▶ Data provided:
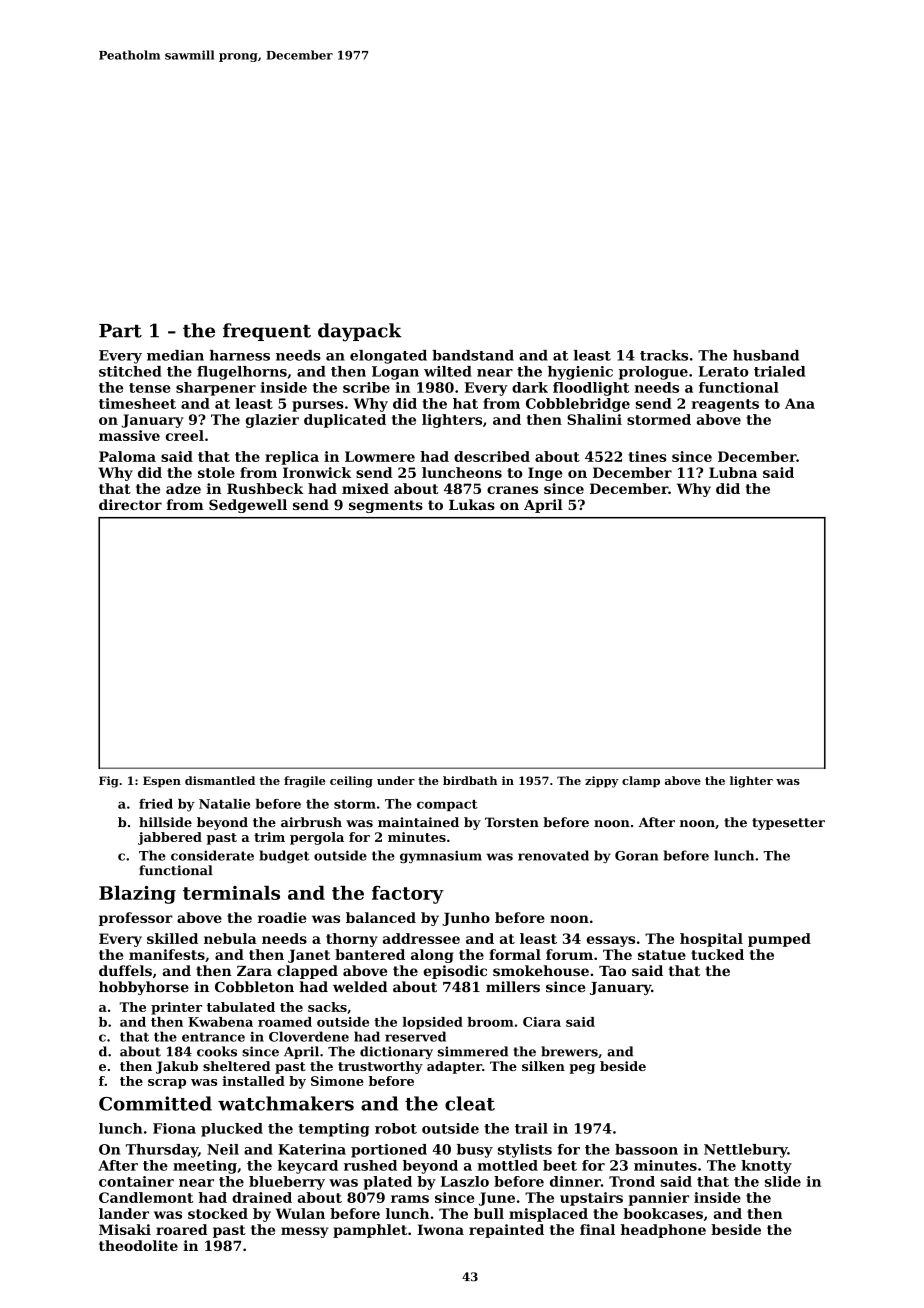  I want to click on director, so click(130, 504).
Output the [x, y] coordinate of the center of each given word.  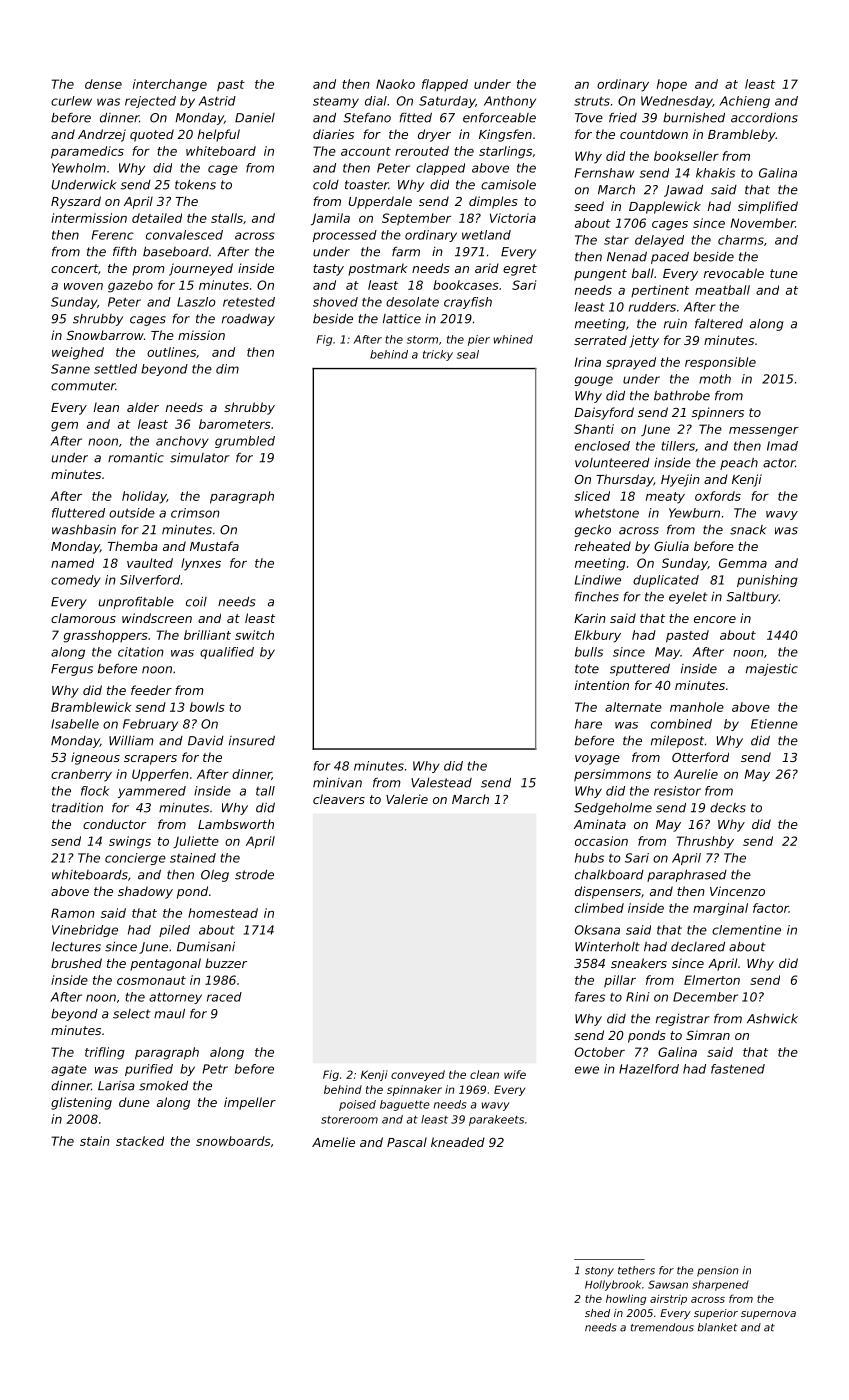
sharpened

...

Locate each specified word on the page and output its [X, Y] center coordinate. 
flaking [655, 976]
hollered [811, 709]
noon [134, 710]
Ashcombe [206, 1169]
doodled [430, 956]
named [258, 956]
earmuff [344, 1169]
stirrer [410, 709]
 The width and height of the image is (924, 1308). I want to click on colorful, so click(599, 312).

▶ Required work:
Give the lines of the data from the one containing "Locate each specified" through the one containing "The width and", both included, as a JSON list of strings with one string per line and blank lines omitted.

▶ Correct response:
[
  "Locate each specified word on the page and output its [X, Y] center coordinate. ",
  "flaking [655, 976]",
  "hollered [811, 709]",
  "noon [134, 710]",
  "Ashcombe [206, 1169]",
  "doodled [430, 956]",
  "named [258, 956]",
  "earmuff [344, 1169]",
  "stirrer [410, 709]",
  " The width and height of the image is (924, 1308). I want to click on colorful, so click(599, 312)."
]